> PROVIDED DATA
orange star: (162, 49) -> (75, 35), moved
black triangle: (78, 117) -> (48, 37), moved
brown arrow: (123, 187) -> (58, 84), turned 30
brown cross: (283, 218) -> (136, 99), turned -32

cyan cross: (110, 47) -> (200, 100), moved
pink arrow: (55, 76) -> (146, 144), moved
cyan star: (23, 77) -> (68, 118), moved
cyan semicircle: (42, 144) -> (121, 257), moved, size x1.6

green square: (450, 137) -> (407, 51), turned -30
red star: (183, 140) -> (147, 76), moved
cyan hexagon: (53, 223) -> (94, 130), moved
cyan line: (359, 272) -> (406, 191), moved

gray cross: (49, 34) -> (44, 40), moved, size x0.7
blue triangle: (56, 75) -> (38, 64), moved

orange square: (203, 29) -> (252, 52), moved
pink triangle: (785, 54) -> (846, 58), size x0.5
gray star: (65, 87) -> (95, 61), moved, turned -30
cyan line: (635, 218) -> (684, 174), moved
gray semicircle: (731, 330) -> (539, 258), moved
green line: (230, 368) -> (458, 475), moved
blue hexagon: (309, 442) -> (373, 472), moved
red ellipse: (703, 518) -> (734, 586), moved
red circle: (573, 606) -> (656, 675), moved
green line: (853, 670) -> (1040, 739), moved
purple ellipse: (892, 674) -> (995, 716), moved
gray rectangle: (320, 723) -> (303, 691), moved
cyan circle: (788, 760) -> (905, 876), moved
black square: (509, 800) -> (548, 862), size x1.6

...

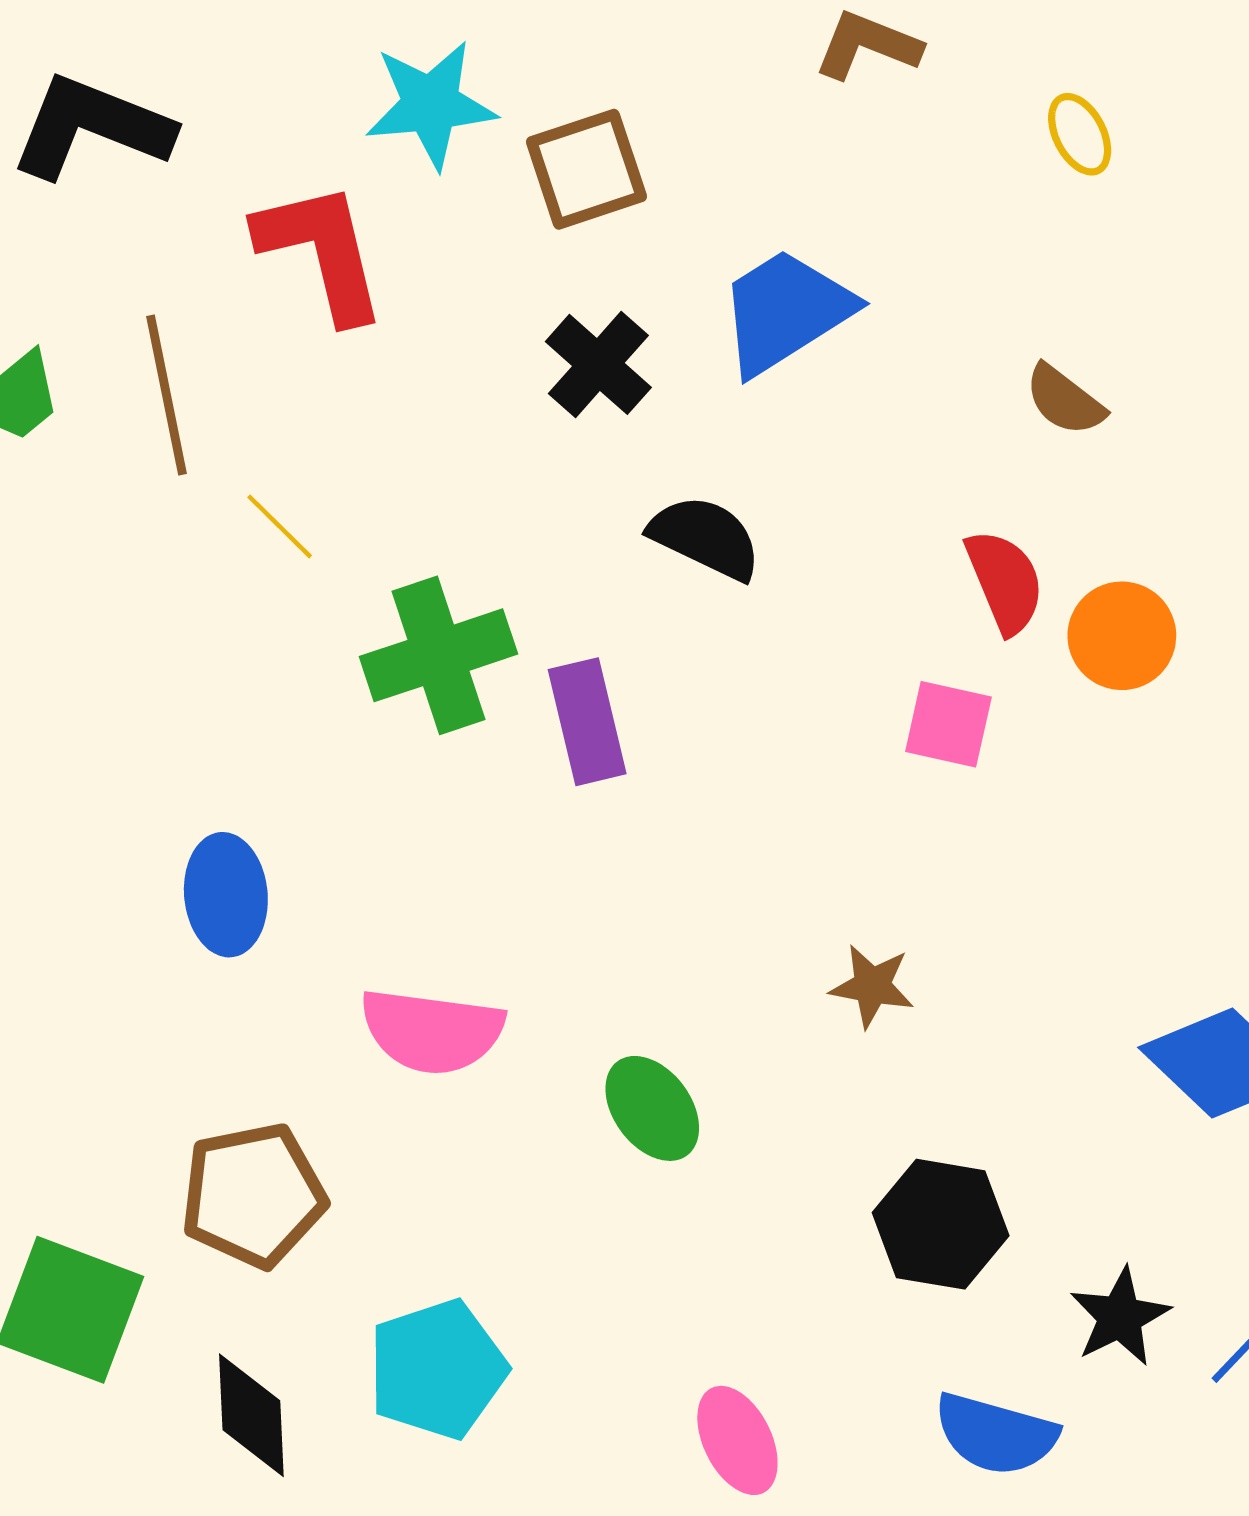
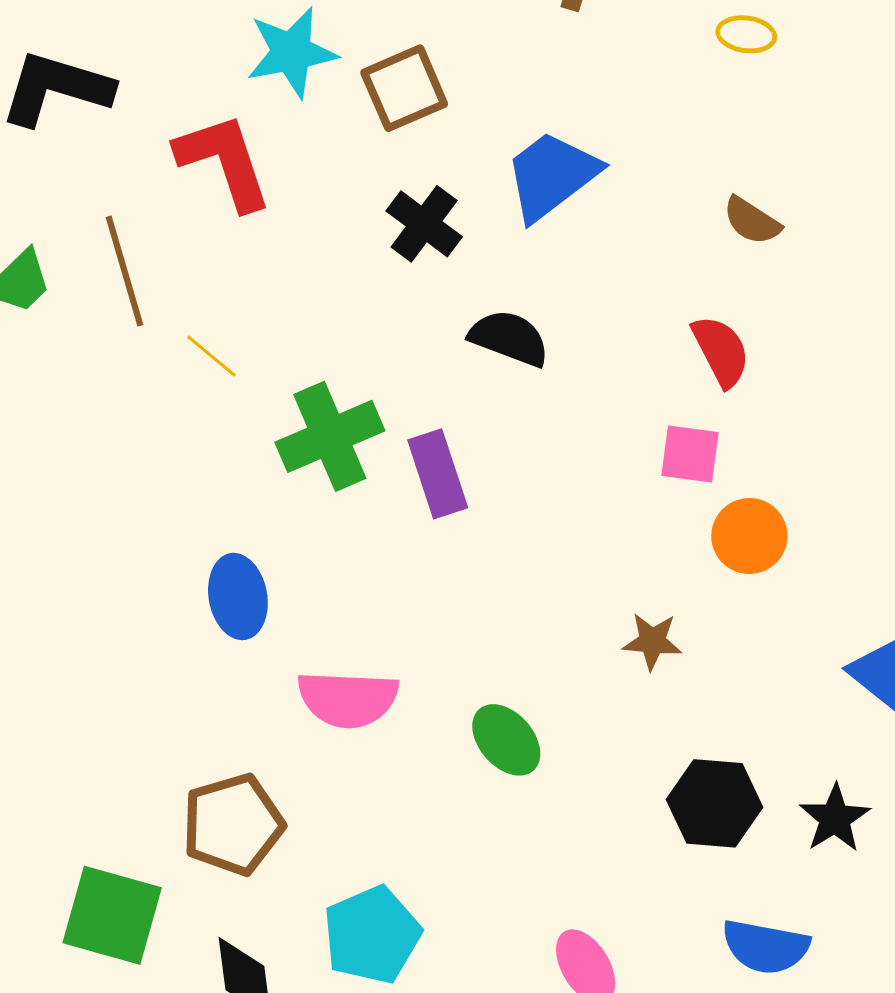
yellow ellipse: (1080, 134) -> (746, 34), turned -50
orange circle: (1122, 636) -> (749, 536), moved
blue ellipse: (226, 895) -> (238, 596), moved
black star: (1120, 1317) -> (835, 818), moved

> ABOUT THIS TASK
Would you output, from the records above, exactly the run of lines that starts at the line containing "yellow ellipse: (1080, 134)" and ends at the line containing "black star: (1120, 1317) -> (835, 818), moved", and only that run?

> RESULT FOR THIS EXERCISE
yellow ellipse: (1080, 134) -> (746, 34), turned -50
orange circle: (1122, 636) -> (749, 536), moved
blue ellipse: (226, 895) -> (238, 596), moved
black star: (1120, 1317) -> (835, 818), moved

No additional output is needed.